**Work instruction**
Beginning at the first line of the data, print each line exactly, stopping after the line that contains "RADIO1 pin CE: D4 -> D10".

Collection entries:
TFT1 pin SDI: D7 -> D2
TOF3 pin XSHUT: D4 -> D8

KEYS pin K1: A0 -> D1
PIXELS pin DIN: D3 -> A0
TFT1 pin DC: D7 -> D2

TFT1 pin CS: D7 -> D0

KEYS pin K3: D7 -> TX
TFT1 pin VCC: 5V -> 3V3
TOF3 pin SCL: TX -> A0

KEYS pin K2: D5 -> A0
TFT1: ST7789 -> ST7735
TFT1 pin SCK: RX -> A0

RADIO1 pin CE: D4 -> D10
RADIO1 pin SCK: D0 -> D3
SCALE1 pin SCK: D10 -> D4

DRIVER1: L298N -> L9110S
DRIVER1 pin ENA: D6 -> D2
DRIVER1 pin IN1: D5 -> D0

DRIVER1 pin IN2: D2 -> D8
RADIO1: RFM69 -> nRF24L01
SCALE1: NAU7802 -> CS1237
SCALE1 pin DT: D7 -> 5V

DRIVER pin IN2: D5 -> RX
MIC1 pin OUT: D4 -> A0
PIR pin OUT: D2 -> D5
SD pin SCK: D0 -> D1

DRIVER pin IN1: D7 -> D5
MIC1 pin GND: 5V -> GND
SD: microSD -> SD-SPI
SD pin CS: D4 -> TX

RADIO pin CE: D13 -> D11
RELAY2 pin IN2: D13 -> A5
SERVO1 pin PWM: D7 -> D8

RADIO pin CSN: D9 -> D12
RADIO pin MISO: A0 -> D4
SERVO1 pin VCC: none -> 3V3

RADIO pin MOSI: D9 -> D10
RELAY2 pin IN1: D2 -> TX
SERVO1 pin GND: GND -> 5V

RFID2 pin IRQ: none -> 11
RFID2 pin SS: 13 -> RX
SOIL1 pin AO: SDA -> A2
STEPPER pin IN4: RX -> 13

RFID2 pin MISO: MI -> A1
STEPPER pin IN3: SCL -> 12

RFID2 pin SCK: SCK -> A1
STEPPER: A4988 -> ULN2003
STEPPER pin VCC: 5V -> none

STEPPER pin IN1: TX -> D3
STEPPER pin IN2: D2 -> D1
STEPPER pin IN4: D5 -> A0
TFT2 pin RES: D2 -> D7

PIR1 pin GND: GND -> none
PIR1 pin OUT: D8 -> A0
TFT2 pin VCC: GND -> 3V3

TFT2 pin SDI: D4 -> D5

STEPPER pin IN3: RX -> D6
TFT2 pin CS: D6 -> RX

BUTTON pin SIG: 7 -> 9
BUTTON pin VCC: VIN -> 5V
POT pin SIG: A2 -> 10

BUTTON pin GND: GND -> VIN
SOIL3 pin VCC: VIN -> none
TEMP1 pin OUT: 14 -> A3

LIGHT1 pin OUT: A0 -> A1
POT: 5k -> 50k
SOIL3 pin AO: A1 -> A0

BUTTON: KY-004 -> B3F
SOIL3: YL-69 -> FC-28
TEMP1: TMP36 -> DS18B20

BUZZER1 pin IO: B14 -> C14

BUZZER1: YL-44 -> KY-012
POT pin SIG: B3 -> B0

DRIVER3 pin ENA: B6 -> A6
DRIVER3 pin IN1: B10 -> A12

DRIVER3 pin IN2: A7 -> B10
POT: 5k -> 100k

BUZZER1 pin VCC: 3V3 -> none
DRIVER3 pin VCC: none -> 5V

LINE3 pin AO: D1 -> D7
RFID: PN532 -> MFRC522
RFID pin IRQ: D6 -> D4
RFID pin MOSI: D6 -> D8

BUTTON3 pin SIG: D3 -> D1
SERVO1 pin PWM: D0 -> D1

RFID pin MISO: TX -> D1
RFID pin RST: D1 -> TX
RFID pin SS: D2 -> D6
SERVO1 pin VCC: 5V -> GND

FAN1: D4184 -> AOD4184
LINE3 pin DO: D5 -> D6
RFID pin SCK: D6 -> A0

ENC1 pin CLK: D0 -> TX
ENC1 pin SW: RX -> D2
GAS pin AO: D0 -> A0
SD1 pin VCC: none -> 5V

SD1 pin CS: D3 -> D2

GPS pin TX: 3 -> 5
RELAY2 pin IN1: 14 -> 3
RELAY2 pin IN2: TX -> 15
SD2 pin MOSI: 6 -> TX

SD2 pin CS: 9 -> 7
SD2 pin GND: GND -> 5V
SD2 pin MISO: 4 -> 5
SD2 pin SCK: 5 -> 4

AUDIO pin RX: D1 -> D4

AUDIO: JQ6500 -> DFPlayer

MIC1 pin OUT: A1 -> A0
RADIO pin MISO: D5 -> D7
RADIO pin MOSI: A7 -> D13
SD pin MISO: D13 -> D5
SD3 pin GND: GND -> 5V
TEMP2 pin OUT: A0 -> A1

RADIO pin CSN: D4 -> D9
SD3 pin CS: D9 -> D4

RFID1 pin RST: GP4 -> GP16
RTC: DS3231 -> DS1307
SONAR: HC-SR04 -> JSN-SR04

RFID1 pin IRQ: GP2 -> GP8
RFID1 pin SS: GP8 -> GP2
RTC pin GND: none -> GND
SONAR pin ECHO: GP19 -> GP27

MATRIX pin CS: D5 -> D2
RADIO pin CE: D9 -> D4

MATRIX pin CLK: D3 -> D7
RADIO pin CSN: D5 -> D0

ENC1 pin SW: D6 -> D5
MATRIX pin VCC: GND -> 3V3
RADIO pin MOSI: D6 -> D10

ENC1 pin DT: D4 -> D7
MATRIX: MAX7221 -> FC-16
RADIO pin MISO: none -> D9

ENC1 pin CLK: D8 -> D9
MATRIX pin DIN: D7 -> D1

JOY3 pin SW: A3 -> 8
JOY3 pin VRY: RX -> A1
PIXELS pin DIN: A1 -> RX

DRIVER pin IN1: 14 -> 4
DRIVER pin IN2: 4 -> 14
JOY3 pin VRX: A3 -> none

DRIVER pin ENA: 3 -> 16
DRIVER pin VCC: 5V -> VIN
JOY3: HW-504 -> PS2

**Task response**
TFT1 pin SDI: D7 -> D2
TOF3 pin XSHUT: D4 -> D8

KEYS pin K1: A0 -> D1
PIXELS pin DIN: D3 -> A0
TFT1 pin DC: D7 -> D2

TFT1 pin CS: D7 -> D0

KEYS pin K3: D7 -> TX
TFT1 pin VCC: 5V -> 3V3
TOF3 pin SCL: TX -> A0

KEYS pin K2: D5 -> A0
TFT1: ST7789 -> ST7735
TFT1 pin SCK: RX -> A0

RADIO1 pin CE: D4 -> D10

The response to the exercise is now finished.